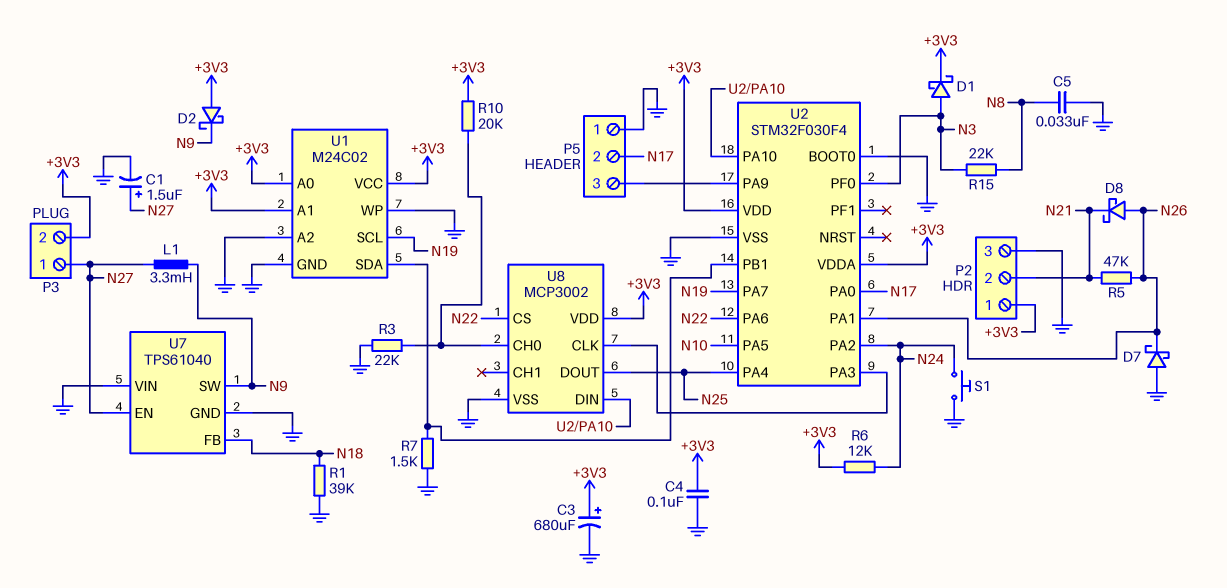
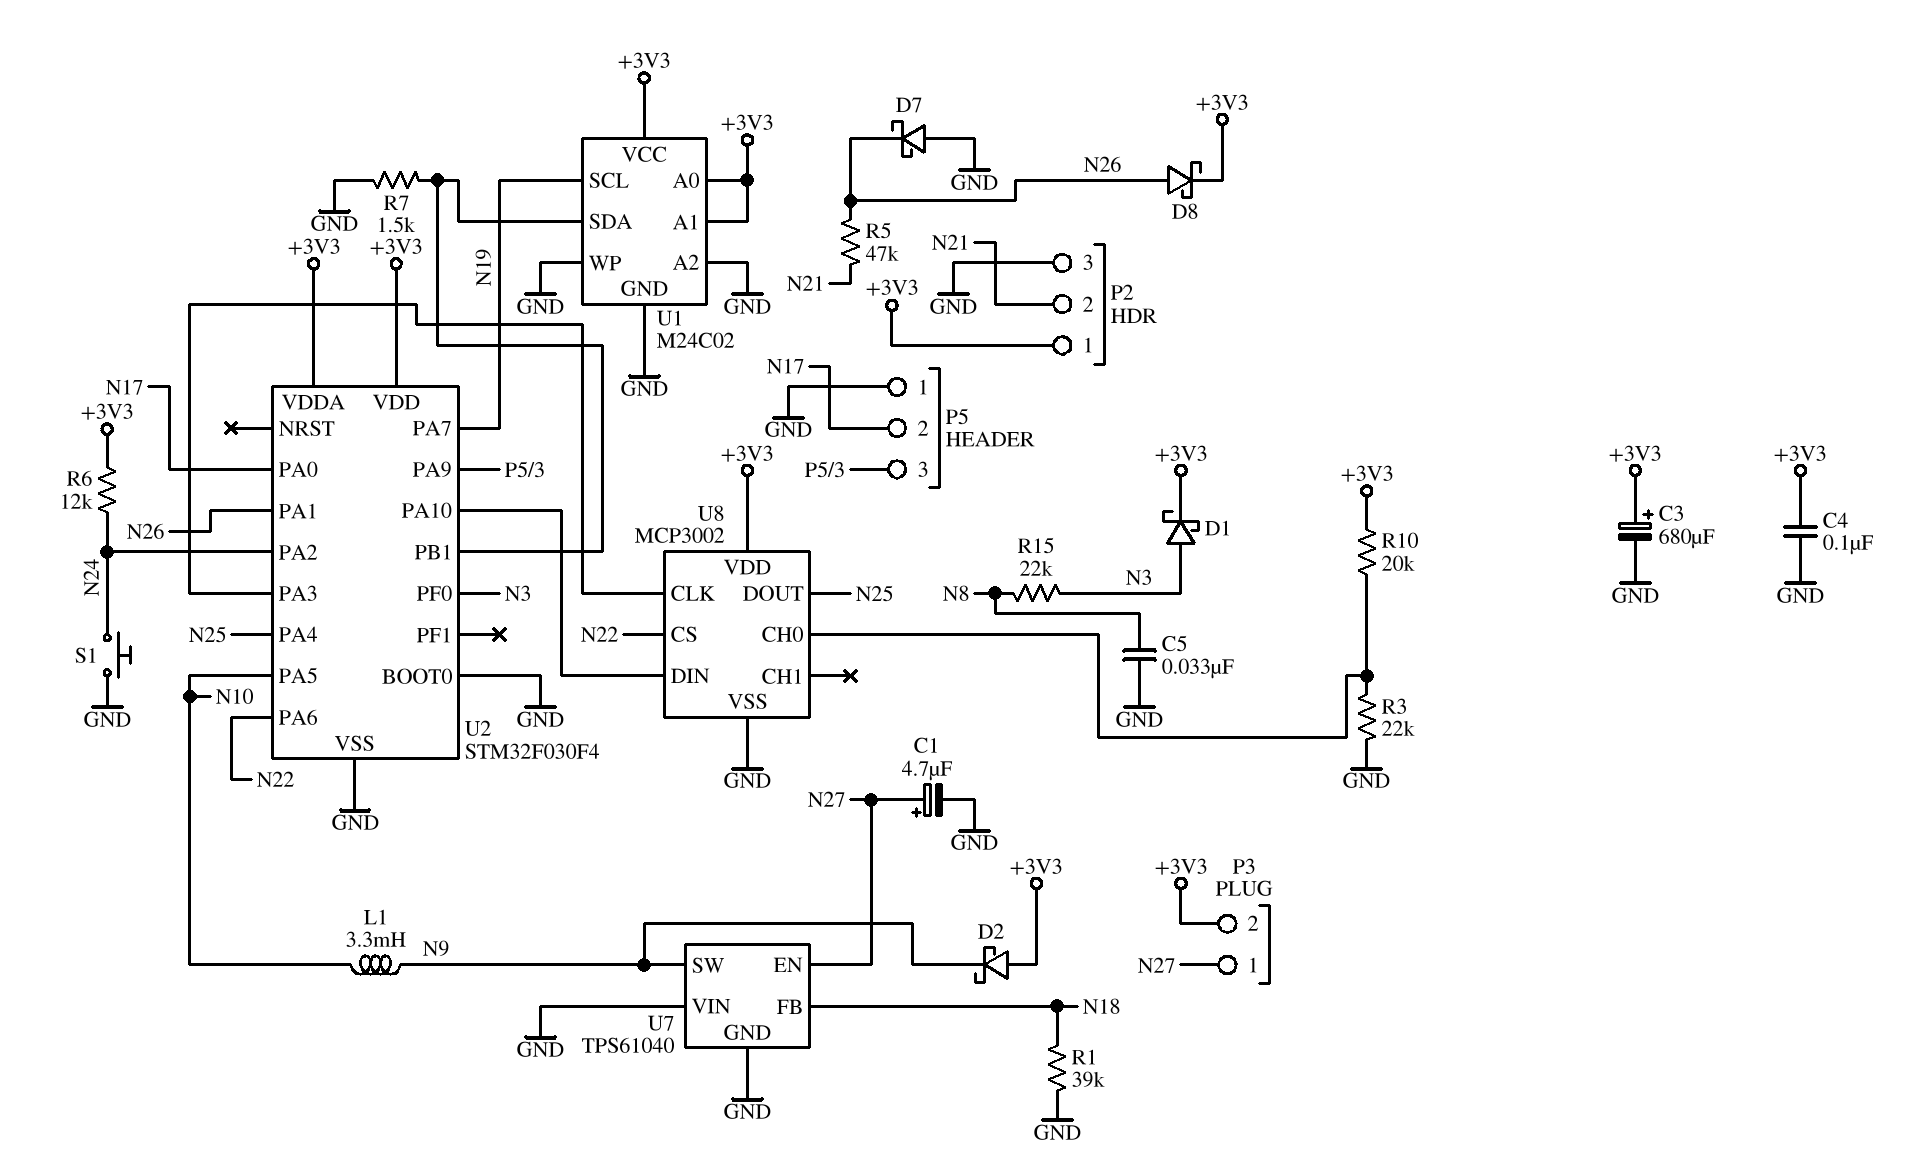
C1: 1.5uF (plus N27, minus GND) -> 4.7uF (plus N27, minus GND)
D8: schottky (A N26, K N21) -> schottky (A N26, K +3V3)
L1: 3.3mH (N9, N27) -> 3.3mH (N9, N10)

☆ ☆ ☆ ☆ ☆

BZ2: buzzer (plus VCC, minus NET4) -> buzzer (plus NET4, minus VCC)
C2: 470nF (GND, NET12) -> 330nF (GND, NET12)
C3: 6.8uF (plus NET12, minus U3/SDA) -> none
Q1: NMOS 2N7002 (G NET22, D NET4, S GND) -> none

☆ ☆ ☆ ☆ ☆

▶ _Goal of the exercise_
When the word "minus" shows up in a line of the entries, report that line.

▶ _Expected output_
C1: 1.5uF (plus N27, minus GND) -> 4.7uF (plus N27, minus GND)
BZ2: buzzer (plus VCC, minus NET4) -> buzzer (plus NET4, minus VCC)
C3: 6.8uF (plus NET12, minus U3/SDA) -> none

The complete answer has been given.